Supplied entries Block Start
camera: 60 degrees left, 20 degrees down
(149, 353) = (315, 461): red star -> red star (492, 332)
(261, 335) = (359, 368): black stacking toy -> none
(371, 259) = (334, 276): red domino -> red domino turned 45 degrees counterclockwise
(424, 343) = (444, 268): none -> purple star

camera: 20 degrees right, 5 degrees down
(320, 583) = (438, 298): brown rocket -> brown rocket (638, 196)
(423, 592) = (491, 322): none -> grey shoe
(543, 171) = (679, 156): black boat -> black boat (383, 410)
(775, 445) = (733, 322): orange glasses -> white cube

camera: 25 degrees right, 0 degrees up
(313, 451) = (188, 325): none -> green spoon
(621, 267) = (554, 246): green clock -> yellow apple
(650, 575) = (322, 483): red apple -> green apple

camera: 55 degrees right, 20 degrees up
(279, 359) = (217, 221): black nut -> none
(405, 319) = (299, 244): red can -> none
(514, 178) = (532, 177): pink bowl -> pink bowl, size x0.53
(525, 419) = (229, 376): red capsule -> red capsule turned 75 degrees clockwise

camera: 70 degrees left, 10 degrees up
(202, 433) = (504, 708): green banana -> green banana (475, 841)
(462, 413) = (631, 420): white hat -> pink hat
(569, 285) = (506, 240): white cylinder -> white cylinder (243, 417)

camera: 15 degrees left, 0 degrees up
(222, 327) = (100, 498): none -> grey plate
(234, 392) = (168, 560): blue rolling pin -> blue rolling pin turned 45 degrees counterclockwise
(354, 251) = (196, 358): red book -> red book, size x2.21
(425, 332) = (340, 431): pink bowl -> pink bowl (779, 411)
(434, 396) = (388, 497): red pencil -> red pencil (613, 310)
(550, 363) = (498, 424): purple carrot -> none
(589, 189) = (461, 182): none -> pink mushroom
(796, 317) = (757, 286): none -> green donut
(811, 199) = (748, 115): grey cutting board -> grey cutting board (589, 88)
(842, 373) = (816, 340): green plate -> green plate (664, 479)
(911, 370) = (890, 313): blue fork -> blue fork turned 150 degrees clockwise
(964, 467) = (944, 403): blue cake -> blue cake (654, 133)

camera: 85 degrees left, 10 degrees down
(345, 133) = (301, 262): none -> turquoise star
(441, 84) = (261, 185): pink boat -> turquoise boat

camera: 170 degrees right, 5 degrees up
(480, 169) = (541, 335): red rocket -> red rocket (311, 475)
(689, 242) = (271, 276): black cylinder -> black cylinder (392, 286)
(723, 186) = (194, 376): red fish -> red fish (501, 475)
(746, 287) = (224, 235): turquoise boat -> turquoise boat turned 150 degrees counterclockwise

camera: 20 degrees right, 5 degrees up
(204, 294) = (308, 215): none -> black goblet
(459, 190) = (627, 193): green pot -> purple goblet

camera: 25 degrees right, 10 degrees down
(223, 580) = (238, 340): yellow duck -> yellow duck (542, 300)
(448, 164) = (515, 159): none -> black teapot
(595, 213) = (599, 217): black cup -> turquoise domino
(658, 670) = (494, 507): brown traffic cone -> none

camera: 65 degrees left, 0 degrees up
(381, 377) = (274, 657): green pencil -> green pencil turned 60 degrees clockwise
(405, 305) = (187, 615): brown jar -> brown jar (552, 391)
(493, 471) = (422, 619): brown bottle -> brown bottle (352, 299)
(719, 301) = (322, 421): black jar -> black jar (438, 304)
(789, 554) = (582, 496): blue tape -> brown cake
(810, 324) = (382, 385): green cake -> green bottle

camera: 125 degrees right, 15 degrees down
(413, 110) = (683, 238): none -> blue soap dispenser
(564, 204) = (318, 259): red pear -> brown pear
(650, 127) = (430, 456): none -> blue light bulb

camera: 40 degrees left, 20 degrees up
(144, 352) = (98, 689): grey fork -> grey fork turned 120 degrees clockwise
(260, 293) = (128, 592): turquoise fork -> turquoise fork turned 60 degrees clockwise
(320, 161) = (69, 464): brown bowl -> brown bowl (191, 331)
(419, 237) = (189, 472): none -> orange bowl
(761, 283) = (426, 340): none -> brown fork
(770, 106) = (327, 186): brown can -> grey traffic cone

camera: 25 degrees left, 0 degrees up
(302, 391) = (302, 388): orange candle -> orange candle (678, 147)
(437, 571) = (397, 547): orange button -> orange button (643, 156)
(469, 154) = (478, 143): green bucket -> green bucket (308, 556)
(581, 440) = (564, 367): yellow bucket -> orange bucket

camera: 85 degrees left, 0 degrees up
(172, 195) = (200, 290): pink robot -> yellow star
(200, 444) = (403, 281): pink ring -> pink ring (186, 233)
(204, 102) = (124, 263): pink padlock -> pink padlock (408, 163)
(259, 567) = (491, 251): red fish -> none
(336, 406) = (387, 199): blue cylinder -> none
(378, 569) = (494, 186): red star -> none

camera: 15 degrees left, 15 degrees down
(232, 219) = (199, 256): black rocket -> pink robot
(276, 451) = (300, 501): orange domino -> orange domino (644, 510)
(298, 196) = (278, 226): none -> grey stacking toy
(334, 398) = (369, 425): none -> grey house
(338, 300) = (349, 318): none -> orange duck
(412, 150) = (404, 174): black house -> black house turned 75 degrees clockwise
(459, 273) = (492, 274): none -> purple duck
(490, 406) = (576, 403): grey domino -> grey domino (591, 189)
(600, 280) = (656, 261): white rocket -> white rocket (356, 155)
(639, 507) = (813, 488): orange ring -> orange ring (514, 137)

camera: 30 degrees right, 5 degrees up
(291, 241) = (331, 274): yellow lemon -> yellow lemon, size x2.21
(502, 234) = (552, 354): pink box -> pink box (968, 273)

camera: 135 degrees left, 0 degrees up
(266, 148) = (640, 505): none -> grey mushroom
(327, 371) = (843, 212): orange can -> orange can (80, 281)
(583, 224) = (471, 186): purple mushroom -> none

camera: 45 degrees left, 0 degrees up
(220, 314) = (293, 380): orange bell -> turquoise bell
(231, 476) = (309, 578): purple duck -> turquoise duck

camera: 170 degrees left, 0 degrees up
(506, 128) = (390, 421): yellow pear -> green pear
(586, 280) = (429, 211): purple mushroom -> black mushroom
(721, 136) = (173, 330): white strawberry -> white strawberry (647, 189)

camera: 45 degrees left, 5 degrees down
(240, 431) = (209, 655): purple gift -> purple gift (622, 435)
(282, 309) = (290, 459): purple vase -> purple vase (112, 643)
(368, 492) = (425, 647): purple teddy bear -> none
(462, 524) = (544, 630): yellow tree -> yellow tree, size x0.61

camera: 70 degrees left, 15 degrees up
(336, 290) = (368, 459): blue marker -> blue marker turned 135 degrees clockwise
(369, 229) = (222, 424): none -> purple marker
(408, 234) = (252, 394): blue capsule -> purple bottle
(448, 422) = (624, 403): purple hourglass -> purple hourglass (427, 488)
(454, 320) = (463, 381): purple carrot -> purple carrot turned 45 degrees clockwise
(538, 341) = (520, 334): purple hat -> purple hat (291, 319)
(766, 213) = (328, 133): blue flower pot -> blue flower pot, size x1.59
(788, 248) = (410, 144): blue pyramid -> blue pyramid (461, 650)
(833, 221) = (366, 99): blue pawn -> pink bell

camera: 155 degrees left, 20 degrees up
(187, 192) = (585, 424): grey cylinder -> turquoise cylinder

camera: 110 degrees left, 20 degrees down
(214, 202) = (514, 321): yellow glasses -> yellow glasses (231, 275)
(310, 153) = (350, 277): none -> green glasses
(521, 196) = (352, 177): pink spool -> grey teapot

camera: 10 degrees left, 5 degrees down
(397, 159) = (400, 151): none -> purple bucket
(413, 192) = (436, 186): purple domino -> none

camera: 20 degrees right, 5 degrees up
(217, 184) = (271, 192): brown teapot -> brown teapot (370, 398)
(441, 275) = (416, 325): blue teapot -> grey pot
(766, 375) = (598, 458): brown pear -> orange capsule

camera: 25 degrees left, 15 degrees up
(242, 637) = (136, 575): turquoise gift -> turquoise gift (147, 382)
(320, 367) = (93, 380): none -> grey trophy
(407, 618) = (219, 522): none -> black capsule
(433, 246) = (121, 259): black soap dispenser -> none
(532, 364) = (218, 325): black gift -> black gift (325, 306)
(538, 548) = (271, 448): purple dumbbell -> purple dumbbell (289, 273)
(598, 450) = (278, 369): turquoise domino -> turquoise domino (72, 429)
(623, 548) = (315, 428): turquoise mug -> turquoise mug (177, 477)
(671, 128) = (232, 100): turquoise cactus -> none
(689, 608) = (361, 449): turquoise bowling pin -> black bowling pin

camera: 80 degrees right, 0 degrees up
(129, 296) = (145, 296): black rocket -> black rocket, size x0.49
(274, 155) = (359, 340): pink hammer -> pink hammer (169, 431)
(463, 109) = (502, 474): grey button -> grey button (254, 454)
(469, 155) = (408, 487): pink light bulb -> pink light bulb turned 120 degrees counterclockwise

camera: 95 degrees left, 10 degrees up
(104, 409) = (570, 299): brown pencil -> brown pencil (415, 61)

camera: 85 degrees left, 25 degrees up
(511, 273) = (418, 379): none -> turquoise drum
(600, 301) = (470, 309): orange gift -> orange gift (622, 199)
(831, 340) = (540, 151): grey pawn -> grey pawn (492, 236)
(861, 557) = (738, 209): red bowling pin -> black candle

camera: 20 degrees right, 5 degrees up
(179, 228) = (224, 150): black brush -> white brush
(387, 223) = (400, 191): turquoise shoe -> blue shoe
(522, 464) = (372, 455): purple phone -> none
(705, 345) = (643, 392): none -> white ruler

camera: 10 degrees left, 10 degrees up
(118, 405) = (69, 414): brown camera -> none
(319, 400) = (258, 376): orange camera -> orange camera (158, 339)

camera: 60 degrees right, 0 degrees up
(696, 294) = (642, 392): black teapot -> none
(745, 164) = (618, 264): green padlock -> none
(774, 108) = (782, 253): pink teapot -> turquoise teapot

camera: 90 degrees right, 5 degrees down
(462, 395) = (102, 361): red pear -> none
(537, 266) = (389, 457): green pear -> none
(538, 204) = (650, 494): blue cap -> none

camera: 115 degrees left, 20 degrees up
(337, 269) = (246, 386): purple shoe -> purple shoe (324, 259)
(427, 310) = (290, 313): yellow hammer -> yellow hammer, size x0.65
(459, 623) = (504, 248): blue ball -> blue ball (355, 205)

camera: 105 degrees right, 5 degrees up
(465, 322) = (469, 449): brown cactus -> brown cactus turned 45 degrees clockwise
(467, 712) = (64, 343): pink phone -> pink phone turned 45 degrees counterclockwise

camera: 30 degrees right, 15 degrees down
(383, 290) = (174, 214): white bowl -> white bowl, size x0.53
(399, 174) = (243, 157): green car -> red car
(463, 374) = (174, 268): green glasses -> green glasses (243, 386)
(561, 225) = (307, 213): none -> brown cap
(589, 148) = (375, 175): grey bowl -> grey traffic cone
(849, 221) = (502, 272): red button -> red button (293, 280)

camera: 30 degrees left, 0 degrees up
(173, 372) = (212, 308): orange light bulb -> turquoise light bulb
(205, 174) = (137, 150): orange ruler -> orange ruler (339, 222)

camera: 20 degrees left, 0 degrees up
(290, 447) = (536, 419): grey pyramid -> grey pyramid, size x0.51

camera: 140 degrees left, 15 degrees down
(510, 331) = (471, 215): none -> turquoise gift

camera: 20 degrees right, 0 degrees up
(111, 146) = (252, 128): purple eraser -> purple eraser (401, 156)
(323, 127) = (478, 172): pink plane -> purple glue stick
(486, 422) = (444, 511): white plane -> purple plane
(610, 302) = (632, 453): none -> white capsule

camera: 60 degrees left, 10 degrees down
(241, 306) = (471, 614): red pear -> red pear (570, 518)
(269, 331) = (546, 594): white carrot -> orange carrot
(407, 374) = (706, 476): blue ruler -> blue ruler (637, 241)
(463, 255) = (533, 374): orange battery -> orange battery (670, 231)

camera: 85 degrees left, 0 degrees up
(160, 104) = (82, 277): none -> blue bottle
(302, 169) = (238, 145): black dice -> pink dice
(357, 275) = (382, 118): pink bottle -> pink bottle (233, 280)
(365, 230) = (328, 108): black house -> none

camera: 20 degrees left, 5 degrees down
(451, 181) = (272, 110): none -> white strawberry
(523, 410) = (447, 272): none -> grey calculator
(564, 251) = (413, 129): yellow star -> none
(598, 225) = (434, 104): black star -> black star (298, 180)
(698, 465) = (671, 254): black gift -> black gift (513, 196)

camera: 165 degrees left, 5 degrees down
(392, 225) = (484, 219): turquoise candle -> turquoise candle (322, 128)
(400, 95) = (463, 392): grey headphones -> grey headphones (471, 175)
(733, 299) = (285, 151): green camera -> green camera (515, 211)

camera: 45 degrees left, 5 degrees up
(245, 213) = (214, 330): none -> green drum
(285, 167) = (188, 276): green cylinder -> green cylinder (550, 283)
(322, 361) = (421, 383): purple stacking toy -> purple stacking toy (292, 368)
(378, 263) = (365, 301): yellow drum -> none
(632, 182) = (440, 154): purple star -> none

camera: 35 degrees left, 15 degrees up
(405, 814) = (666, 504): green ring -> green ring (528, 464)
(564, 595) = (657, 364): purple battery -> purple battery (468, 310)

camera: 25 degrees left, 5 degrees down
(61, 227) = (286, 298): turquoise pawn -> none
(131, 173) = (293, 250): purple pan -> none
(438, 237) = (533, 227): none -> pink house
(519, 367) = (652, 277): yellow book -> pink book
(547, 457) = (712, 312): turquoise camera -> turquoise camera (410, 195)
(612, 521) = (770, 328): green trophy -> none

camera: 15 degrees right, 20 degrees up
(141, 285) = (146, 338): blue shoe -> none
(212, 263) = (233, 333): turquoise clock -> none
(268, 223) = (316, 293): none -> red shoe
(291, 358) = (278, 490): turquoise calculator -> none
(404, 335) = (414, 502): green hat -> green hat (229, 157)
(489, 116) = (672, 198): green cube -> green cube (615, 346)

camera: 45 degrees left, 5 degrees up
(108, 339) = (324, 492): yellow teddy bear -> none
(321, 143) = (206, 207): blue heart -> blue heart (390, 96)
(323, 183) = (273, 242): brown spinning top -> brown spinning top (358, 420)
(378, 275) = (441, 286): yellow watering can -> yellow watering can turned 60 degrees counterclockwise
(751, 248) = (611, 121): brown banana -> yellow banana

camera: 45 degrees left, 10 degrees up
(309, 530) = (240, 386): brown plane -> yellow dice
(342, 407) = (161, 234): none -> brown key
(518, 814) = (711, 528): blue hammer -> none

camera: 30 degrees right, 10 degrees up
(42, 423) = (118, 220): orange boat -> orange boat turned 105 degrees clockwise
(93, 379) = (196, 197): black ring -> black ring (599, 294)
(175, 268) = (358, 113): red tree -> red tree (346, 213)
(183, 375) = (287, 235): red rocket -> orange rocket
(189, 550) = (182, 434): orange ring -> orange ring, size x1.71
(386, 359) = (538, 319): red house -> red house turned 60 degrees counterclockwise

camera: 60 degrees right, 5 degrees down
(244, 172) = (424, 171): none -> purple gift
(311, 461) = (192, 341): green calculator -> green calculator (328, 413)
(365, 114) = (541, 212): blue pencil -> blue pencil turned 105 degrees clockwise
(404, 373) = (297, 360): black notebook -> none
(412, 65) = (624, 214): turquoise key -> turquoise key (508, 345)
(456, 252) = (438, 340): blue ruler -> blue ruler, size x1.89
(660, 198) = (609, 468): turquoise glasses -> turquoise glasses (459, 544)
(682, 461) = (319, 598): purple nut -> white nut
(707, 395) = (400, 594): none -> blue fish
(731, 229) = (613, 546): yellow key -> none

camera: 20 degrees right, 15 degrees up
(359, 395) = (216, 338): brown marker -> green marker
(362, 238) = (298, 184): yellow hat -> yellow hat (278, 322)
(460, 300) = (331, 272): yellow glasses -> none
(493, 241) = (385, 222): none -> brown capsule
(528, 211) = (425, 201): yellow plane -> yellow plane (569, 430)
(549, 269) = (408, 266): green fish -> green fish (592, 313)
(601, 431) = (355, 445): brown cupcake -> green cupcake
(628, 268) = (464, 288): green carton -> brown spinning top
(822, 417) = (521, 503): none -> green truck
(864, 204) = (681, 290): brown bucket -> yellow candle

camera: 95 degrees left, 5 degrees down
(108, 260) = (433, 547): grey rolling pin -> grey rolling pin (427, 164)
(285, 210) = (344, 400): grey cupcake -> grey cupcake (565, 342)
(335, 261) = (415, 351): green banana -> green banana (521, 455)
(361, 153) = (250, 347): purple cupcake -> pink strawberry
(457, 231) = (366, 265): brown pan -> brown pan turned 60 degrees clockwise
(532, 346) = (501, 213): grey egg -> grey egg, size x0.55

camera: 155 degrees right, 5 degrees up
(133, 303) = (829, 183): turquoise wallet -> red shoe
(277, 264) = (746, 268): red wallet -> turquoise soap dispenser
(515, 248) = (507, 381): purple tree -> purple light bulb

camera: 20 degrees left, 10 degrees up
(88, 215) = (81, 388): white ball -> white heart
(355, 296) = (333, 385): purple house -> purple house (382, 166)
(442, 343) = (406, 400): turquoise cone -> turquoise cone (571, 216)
Supplied entries Block End
> **Exercise directions**:
In the data above, which lines lie between the line with "camera: 60 degrees right, 0 degrees up" and the line with "(462, 395) = (102, 361): red pear -> none", inclusive? Print those lines exactly and nothing else.

> **Answer below**:
camera: 60 degrees right, 0 degrees up
(696, 294) = (642, 392): black teapot -> none
(745, 164) = (618, 264): green padlock -> none
(774, 108) = (782, 253): pink teapot -> turquoise teapot

camera: 90 degrees right, 5 degrees down
(462, 395) = (102, 361): red pear -> none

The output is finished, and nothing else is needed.